Action item -> In the records below, find the line that contains "(529, 394) = (469, 274): orange" and the line that contains "(147, 215) = (181, 281): pink". Set down exactly those lines and every line between them, and nothing more.
[Source information — start]
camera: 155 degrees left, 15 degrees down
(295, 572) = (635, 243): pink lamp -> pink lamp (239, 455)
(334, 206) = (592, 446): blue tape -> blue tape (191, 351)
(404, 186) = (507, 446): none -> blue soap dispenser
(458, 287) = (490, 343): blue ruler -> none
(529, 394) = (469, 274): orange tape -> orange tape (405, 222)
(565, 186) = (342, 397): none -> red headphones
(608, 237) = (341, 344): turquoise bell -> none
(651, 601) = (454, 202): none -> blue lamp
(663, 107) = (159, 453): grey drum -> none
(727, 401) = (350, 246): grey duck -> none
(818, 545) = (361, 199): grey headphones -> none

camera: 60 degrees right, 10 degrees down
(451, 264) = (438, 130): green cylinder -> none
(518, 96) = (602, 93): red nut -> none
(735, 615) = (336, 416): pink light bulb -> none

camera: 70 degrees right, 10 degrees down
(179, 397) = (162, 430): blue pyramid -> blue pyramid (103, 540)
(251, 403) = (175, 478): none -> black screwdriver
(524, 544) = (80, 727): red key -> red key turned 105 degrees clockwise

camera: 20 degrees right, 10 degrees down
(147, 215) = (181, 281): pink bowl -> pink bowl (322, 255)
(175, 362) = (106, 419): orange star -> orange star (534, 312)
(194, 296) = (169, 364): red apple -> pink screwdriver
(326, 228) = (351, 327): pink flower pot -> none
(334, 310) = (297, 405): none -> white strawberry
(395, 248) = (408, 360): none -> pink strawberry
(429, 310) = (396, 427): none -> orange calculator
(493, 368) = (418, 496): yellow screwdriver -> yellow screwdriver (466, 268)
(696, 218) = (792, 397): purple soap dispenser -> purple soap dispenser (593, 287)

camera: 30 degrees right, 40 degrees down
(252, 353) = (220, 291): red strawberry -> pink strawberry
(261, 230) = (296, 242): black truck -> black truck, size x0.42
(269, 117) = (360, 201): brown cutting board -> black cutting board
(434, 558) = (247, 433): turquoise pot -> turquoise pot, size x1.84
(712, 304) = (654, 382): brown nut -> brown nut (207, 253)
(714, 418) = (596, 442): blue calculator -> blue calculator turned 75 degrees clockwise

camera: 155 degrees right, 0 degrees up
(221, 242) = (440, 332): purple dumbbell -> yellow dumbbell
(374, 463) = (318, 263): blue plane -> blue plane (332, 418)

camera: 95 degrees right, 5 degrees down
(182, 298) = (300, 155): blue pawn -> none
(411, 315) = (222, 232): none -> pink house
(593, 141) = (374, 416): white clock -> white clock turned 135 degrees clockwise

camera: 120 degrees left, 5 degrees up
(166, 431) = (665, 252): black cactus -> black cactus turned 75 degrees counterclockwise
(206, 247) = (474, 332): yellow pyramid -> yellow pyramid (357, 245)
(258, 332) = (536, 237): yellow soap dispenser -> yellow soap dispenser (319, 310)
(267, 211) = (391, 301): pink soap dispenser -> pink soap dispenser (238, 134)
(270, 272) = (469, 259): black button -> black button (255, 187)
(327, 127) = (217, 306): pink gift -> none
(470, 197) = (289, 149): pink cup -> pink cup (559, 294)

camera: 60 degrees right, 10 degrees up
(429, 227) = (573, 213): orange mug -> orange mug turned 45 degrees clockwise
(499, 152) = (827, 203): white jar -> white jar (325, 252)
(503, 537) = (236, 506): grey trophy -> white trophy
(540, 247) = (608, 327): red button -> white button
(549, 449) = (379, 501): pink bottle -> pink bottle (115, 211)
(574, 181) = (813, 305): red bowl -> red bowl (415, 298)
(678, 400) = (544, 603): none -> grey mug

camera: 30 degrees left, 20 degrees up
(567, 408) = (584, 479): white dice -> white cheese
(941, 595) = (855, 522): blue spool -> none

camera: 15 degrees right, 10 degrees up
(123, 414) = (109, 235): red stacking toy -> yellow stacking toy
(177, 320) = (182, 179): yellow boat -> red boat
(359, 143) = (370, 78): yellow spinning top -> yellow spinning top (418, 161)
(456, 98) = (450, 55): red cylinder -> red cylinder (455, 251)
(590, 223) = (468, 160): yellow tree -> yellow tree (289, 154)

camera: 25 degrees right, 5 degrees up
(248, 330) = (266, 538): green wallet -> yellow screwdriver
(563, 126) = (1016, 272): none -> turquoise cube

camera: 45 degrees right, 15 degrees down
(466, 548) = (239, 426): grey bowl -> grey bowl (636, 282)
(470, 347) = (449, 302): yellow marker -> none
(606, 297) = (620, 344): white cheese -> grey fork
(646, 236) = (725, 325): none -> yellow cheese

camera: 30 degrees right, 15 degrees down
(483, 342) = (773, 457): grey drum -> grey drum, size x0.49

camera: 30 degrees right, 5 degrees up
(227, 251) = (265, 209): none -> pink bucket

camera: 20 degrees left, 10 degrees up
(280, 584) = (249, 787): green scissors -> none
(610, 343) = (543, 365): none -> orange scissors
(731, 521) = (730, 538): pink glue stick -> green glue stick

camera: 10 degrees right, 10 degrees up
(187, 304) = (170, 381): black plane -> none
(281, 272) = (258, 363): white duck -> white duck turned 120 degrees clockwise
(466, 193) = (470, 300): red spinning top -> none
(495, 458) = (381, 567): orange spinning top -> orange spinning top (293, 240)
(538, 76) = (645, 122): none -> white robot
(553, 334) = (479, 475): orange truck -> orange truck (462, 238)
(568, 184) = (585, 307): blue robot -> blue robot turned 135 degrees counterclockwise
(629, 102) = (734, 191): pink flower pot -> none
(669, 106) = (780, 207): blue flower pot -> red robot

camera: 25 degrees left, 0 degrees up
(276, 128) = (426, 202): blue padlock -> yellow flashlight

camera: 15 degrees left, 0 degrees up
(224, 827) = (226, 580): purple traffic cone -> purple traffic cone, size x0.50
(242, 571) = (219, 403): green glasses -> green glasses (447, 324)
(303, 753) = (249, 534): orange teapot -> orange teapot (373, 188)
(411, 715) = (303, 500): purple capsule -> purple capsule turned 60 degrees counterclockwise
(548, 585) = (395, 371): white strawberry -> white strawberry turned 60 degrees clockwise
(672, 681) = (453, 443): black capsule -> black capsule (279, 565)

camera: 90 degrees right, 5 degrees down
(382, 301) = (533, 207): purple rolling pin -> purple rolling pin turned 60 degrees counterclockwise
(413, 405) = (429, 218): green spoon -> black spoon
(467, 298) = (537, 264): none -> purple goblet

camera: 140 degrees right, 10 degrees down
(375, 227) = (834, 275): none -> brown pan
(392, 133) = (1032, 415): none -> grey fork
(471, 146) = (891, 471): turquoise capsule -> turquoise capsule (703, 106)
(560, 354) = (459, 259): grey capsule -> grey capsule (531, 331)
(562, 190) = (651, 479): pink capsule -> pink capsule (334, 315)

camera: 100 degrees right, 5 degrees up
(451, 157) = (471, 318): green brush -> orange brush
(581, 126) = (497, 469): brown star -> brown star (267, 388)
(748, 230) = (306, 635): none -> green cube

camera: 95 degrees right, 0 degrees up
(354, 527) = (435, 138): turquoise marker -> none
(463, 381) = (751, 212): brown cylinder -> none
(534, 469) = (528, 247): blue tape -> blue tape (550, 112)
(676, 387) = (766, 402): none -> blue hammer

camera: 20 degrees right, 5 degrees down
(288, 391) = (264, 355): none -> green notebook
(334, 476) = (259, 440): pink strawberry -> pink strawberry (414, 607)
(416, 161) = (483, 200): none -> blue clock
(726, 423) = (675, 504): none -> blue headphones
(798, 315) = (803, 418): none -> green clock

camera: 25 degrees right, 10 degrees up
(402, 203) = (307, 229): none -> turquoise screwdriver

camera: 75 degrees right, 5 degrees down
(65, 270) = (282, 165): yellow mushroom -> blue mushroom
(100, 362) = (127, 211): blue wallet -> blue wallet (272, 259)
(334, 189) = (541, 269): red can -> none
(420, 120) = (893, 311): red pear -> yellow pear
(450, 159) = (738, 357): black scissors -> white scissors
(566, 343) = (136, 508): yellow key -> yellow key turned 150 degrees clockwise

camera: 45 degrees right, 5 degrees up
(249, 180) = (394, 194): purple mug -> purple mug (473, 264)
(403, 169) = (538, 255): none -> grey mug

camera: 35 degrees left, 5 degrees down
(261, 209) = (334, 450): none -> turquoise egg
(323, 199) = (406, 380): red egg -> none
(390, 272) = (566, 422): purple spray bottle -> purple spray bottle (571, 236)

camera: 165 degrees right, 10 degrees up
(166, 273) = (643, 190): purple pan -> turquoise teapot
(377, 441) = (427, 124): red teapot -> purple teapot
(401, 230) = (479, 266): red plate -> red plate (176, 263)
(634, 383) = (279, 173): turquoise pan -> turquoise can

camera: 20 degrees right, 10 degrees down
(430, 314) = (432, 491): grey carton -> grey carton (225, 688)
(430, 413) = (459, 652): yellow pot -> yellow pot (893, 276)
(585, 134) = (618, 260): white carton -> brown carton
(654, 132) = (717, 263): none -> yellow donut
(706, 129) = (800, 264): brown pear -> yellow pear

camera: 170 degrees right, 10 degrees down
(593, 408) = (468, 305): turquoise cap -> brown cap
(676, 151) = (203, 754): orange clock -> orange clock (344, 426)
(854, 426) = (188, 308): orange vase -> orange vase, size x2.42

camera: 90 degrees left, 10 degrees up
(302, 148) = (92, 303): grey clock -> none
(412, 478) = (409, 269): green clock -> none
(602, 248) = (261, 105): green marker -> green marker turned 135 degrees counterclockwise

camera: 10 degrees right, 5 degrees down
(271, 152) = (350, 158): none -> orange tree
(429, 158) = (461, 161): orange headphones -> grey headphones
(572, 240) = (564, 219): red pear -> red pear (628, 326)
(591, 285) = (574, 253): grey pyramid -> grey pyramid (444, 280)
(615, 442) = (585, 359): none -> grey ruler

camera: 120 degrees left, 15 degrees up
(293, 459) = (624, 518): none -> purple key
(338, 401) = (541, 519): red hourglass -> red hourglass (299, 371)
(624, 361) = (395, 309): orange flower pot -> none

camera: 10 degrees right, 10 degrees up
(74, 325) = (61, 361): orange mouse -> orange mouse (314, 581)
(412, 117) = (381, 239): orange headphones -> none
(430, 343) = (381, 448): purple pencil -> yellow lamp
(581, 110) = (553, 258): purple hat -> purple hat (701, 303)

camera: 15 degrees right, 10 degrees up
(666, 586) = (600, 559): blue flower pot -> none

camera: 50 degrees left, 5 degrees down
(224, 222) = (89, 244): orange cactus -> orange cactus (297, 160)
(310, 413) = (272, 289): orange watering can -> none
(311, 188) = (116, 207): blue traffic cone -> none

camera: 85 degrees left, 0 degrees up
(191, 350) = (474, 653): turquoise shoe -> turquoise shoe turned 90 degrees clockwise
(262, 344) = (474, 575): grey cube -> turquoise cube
[Source information — finish]
Solution to this problem ->
(529, 394) = (469, 274): orange tape -> orange tape (405, 222)
(565, 186) = (342, 397): none -> red headphones
(608, 237) = (341, 344): turquoise bell -> none
(651, 601) = (454, 202): none -> blue lamp
(663, 107) = (159, 453): grey drum -> none
(727, 401) = (350, 246): grey duck -> none
(818, 545) = (361, 199): grey headphones -> none

camera: 60 degrees right, 10 degrees down
(451, 264) = (438, 130): green cylinder -> none
(518, 96) = (602, 93): red nut -> none
(735, 615) = (336, 416): pink light bulb -> none

camera: 70 degrees right, 10 degrees down
(179, 397) = (162, 430): blue pyramid -> blue pyramid (103, 540)
(251, 403) = (175, 478): none -> black screwdriver
(524, 544) = (80, 727): red key -> red key turned 105 degrees clockwise

camera: 20 degrees right, 10 degrees down
(147, 215) = (181, 281): pink bowl -> pink bowl (322, 255)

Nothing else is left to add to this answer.